→ WHAT NEEDS TO BE DONE:
The answer must be an exact copy of every entry, with no pictures in it.

Object modification listings
- Opening Delimiter -
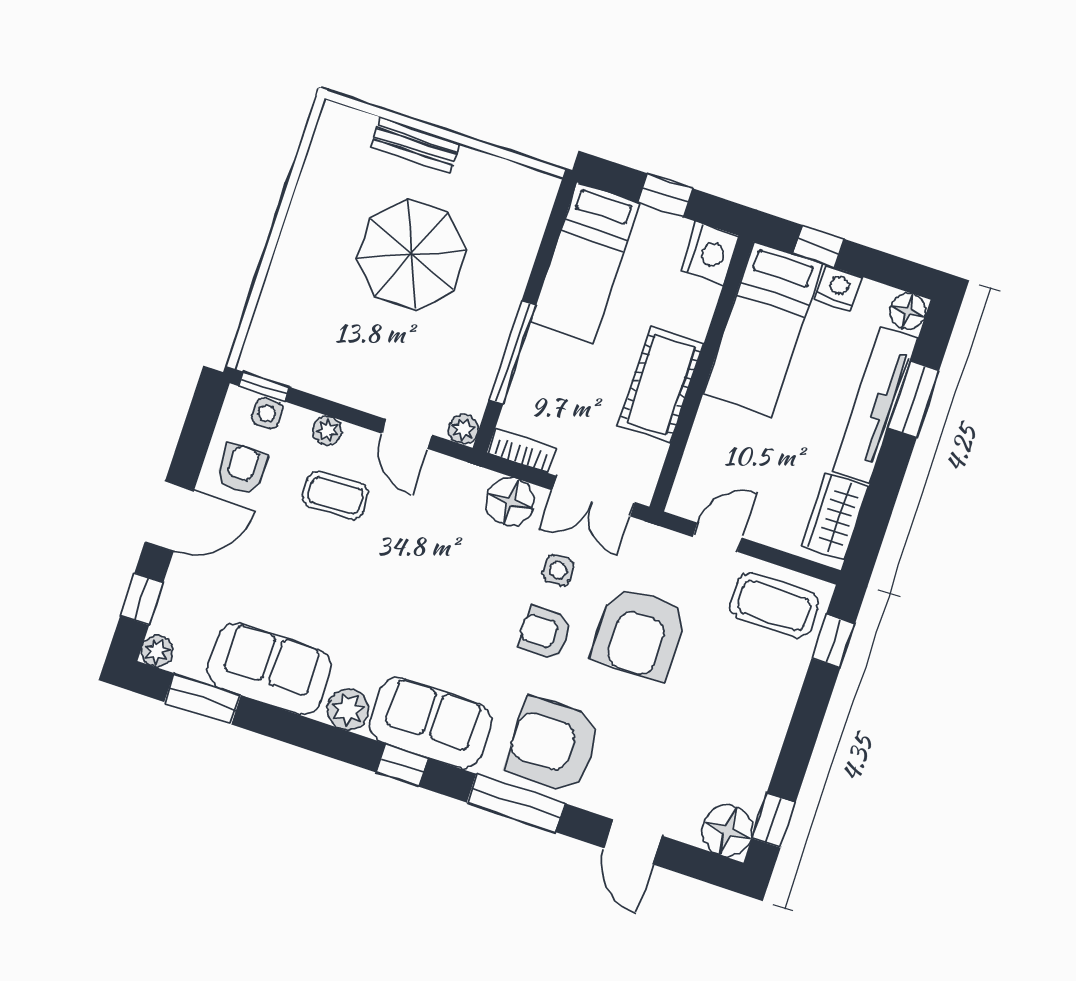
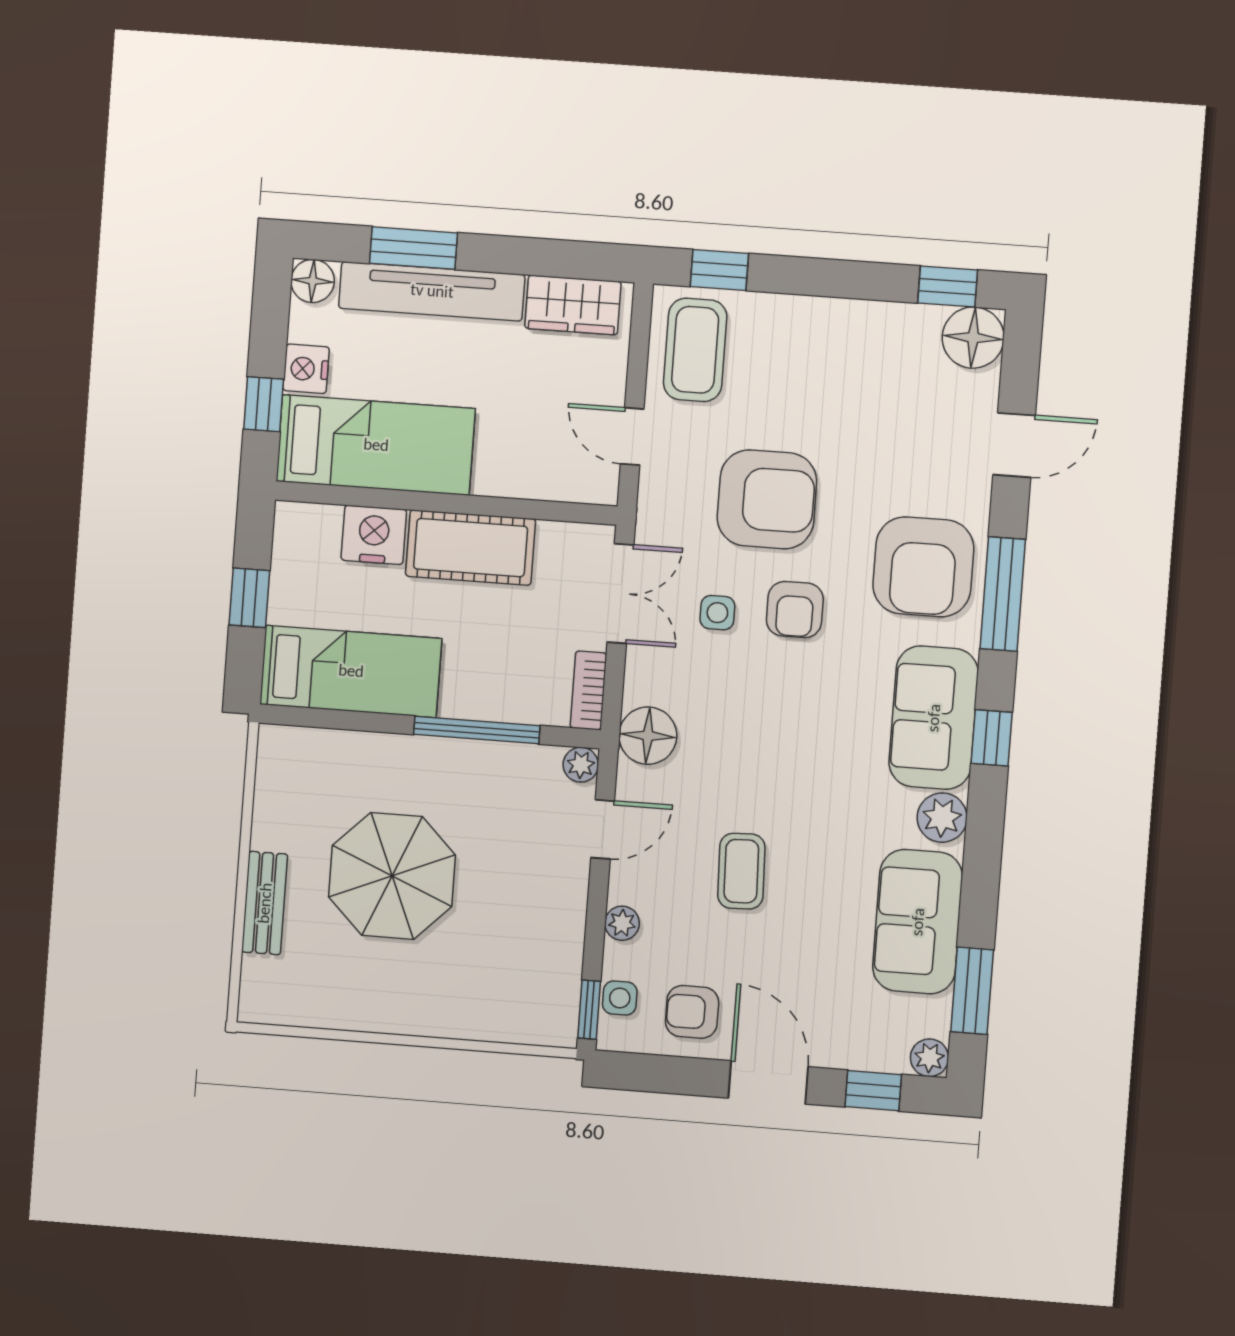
nightstand: (709, 253) -> (374, 535), moved
coffee table: (336, 495) -> (741, 871), moved
floor lamp: (510, 502) -> (648, 736), moved

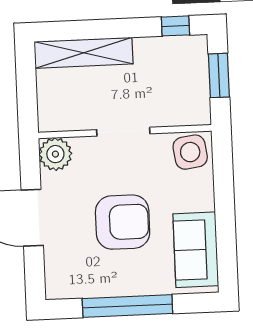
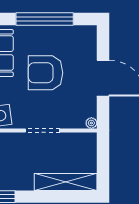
plant: (55, 154) -> (91, 123), width x0.53, depth x0.53

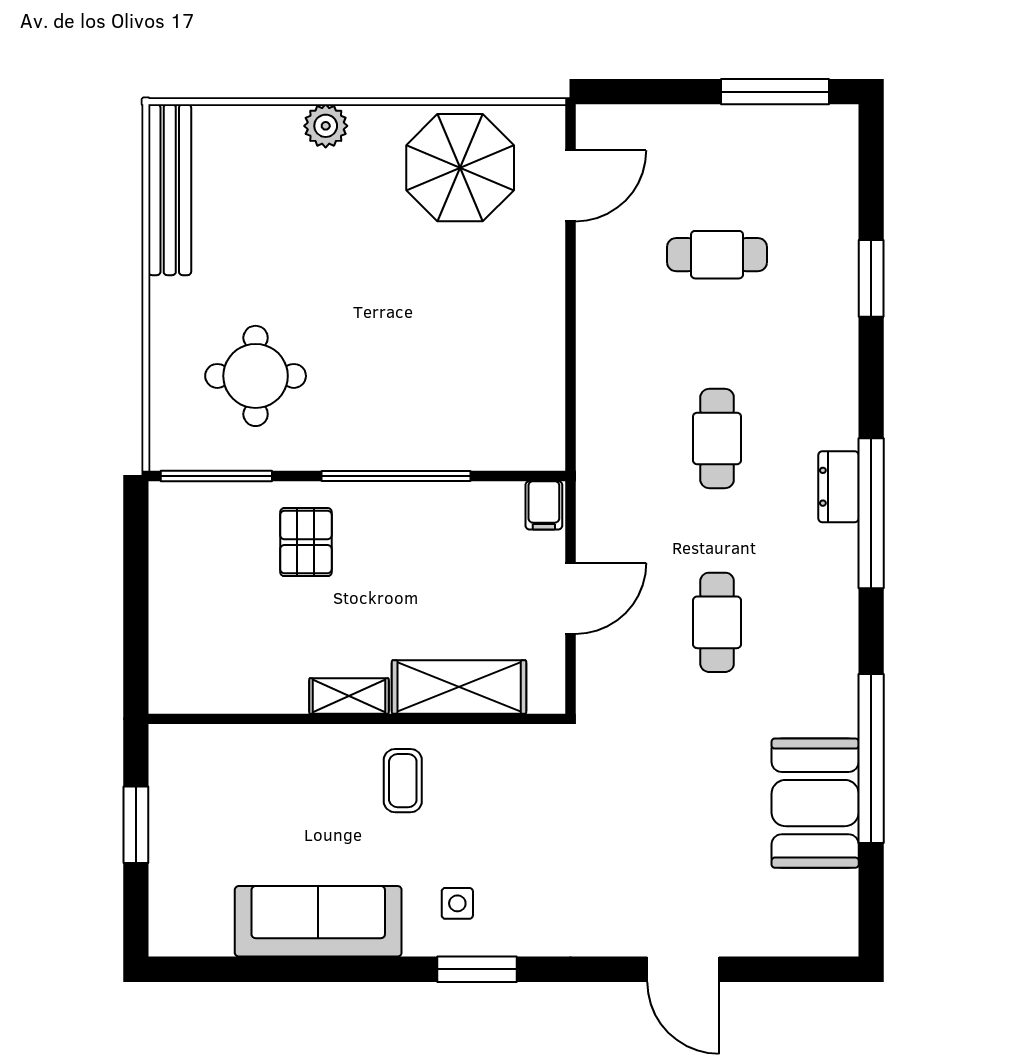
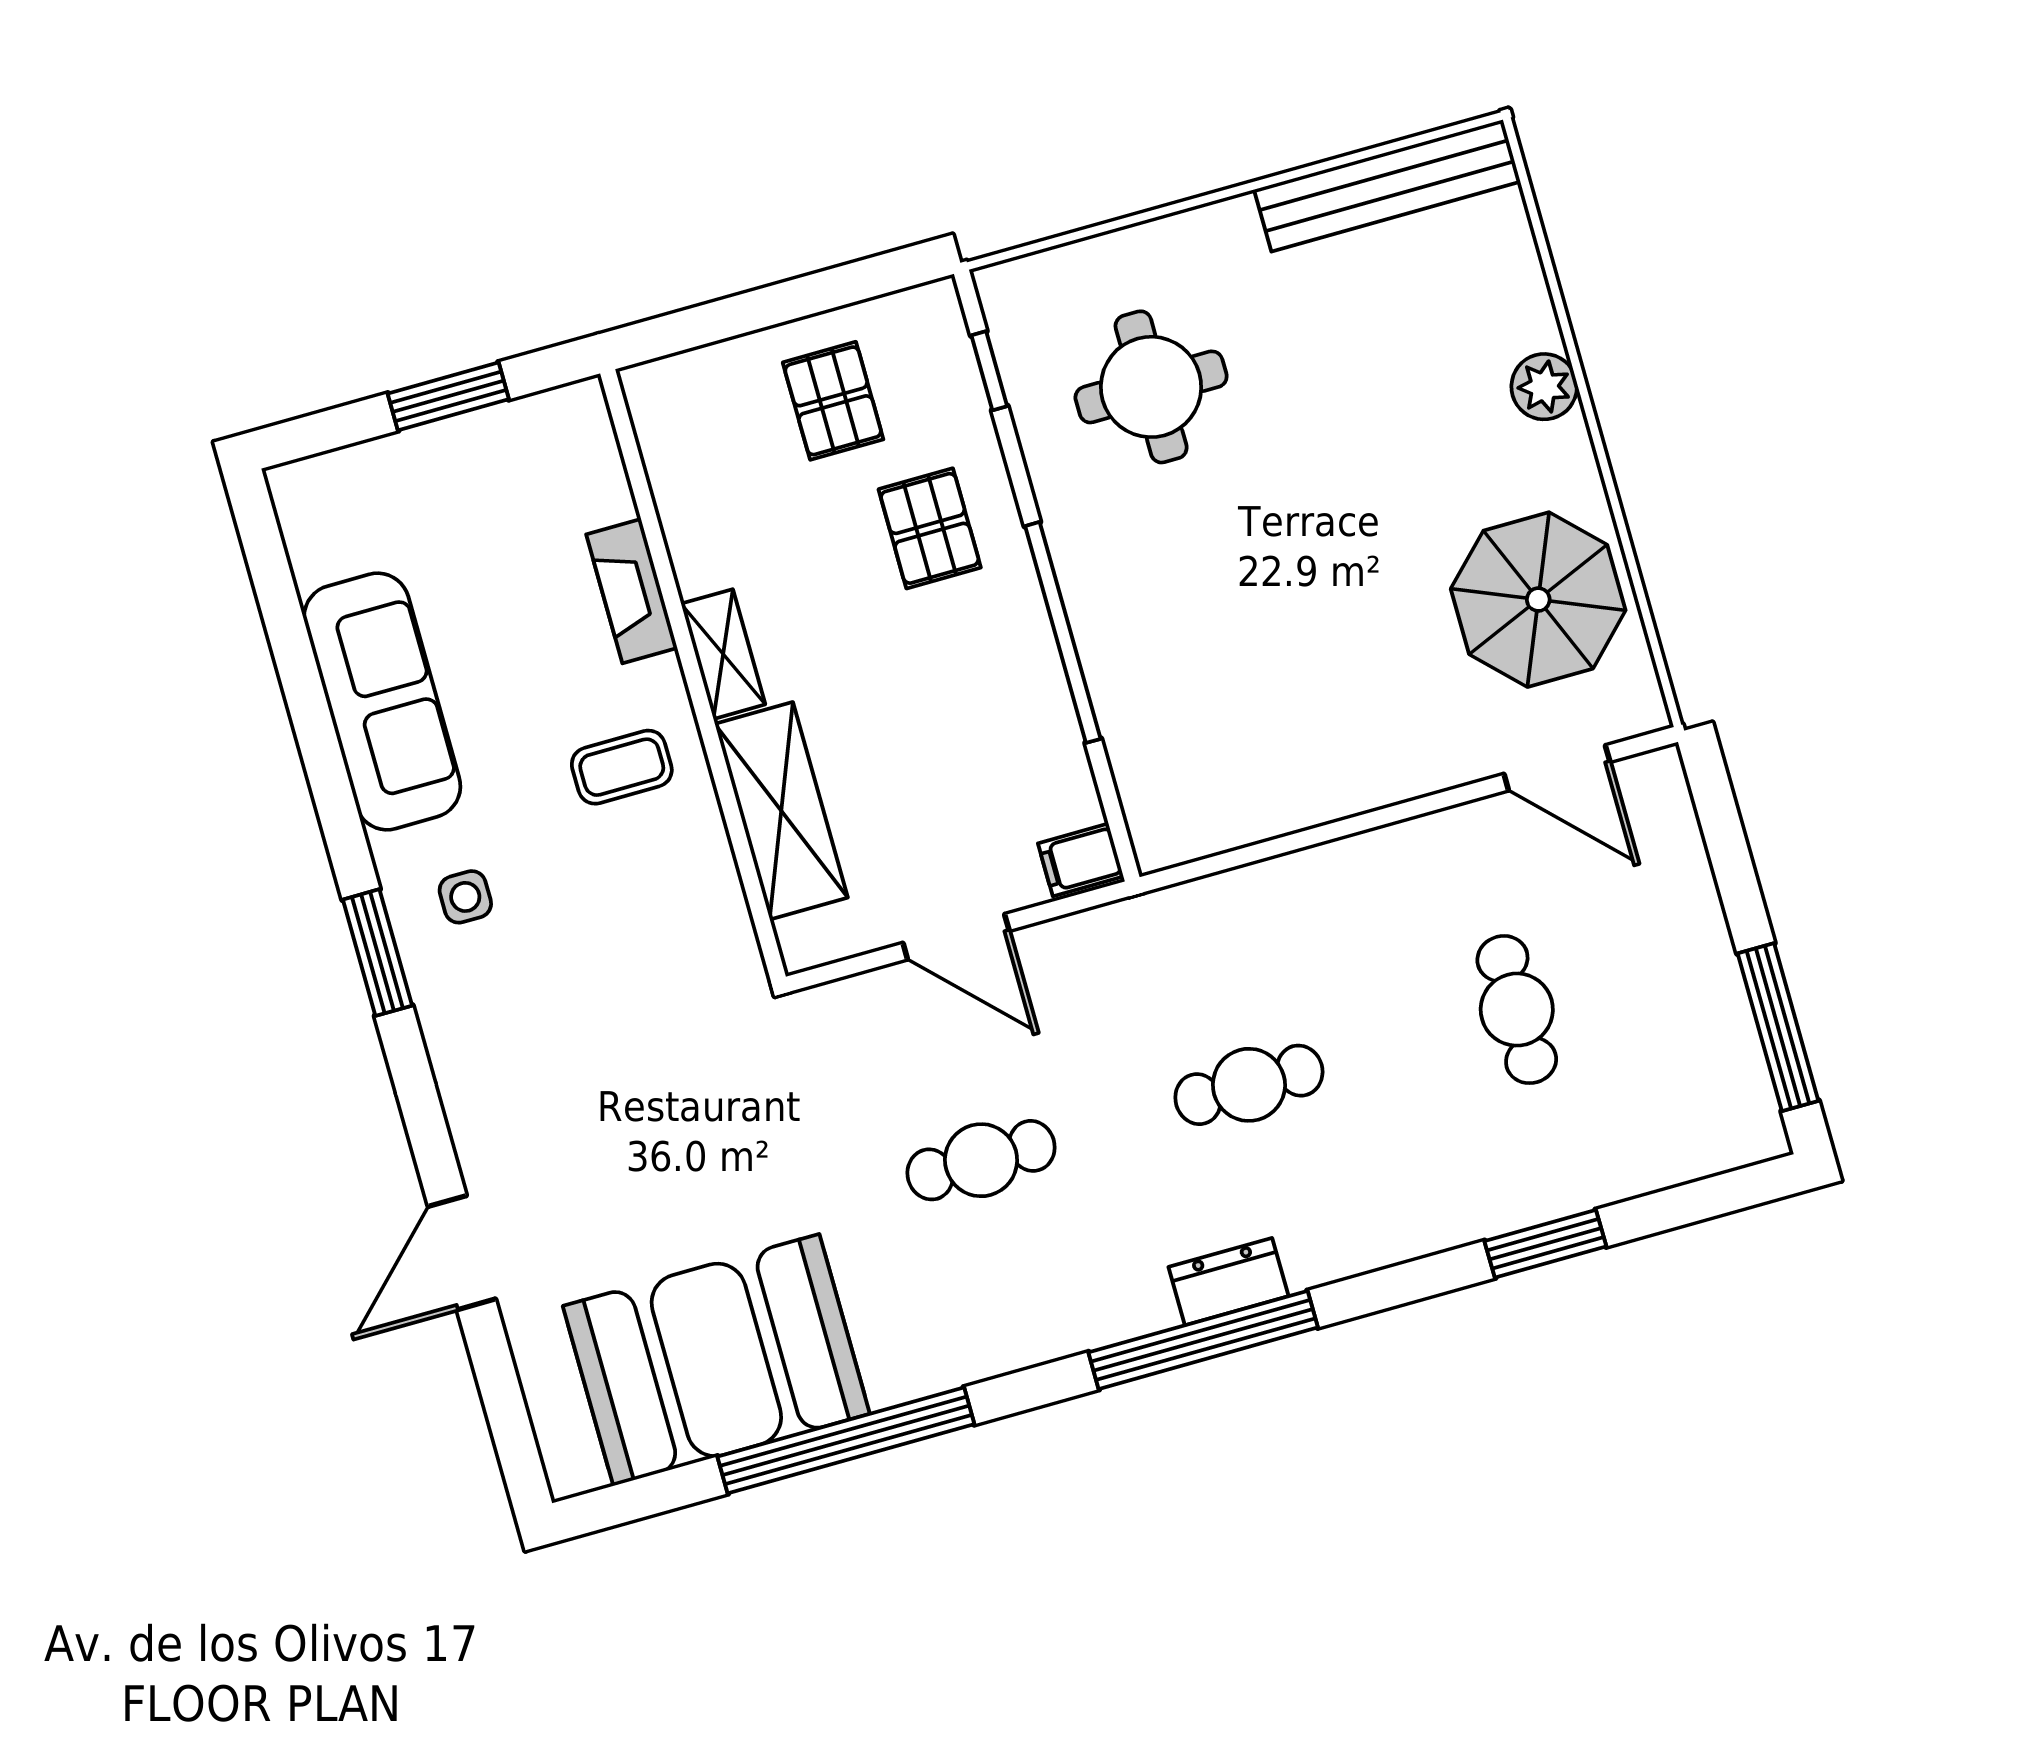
window: (216, 476) -> (989, 371), width x0.46
pallet: (306, 542) -> (930, 528), turned 90
pallet: (208, 581) -> (833, 401), added
fireplace: (293, 743) -> (632, 591), added
booth: (815, 803) -> (716, 1360), width x1.36, depth x1.42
- Closing Delimiter -
→ SOLVED EXERCISE:
nightstand: (709, 253) -> (374, 535), moved
coffee table: (336, 495) -> (741, 871), moved
floor lamp: (510, 502) -> (648, 736), moved

plant: (55, 154) -> (91, 123), width x0.53, depth x0.53

window: (216, 476) -> (989, 371), width x0.46
pallet: (306, 542) -> (930, 528), turned 90
pallet: (208, 581) -> (833, 401), added
fireplace: (293, 743) -> (632, 591), added
booth: (815, 803) -> (716, 1360), width x1.36, depth x1.42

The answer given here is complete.